YOUR GOAL
The data below should be copied out exactly, with its pictures omitted.

SUPPLIED INFORMATION
'''

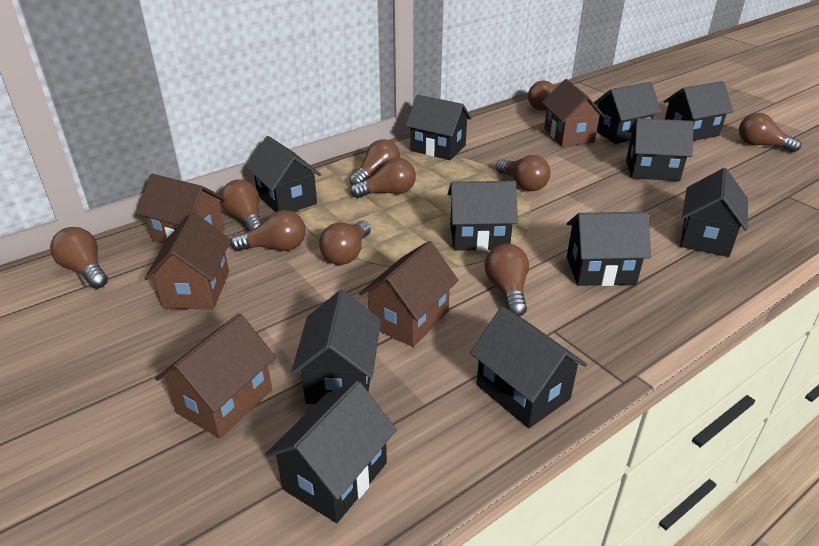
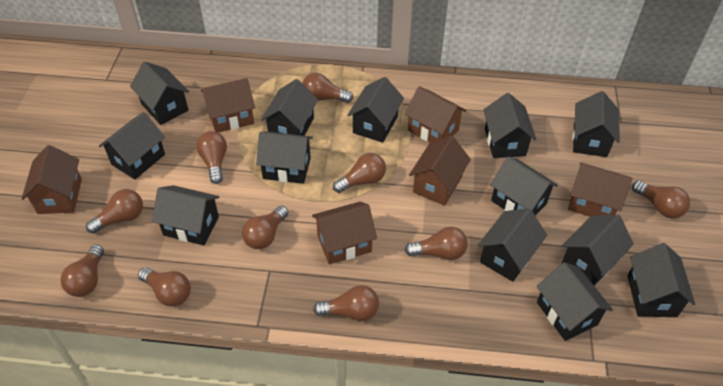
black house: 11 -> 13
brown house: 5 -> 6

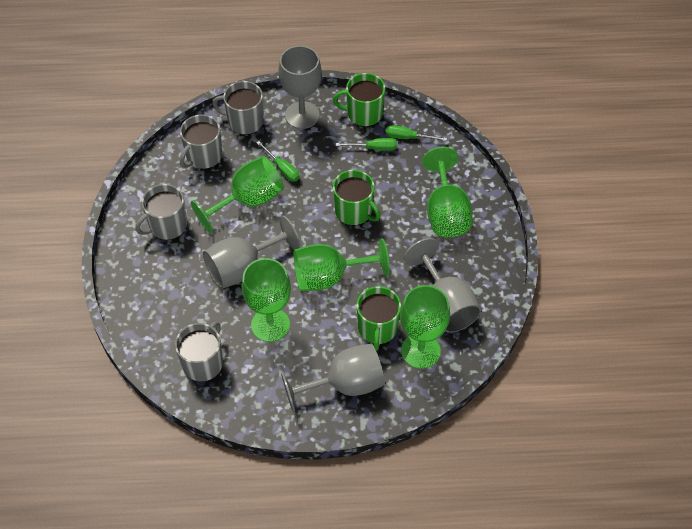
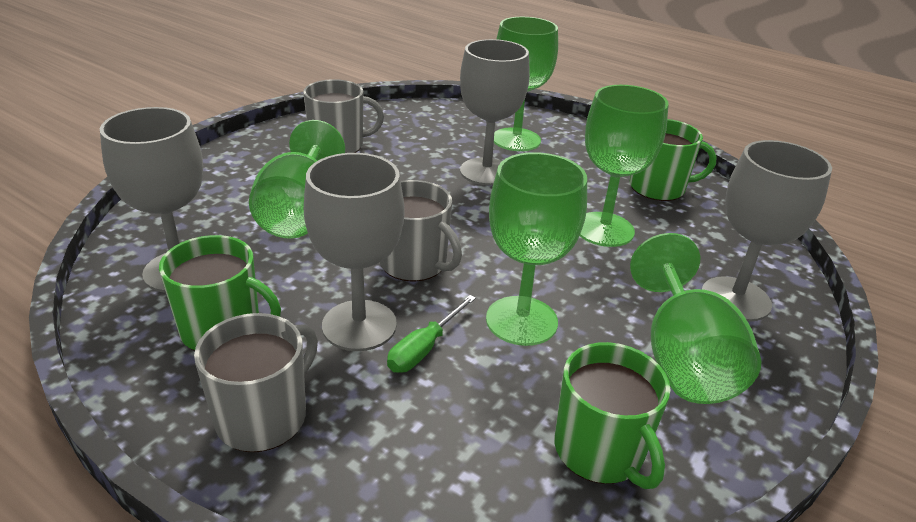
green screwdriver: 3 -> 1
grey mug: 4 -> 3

'''

REPLY
black house: 11 -> 13
brown house: 5 -> 6

green screwdriver: 3 -> 1
grey mug: 4 -> 3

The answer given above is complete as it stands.